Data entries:
<<<<
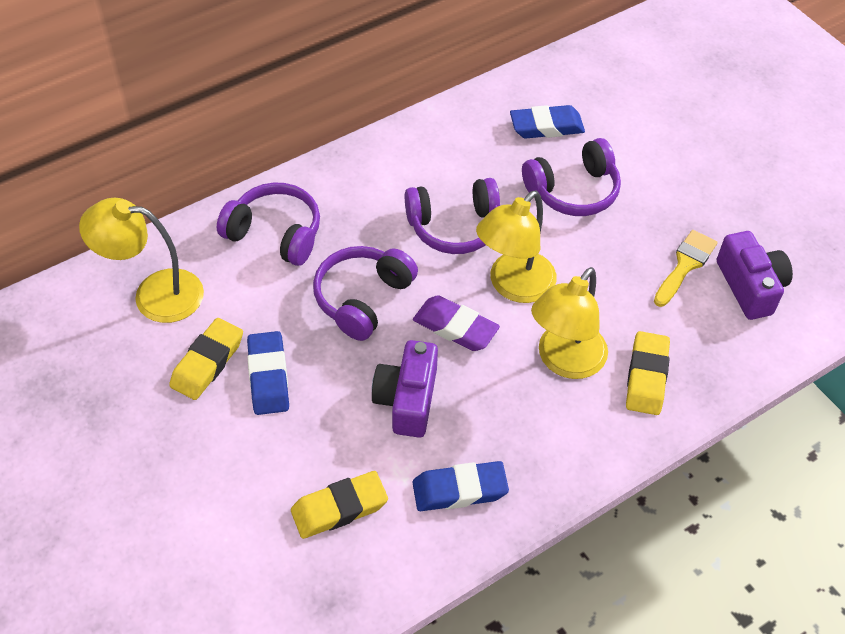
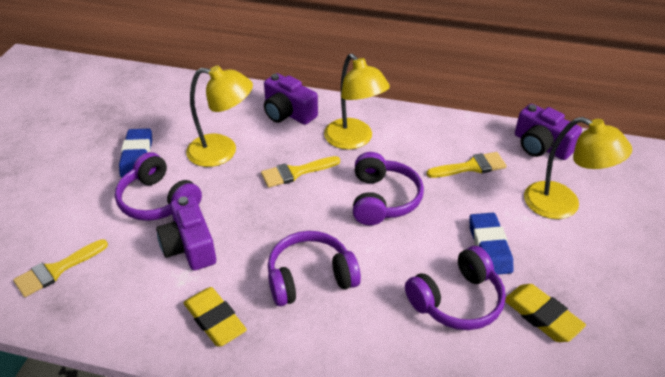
blue eraser: 3 -> 2
purple camera: 2 -> 3
purple eraser: 1 -> 0
yellow brush: 1 -> 3
yellow eraser: 3 -> 2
>>>>
In the records, count every line that includes "eraser" and give the count alone.

* _Answer space_
3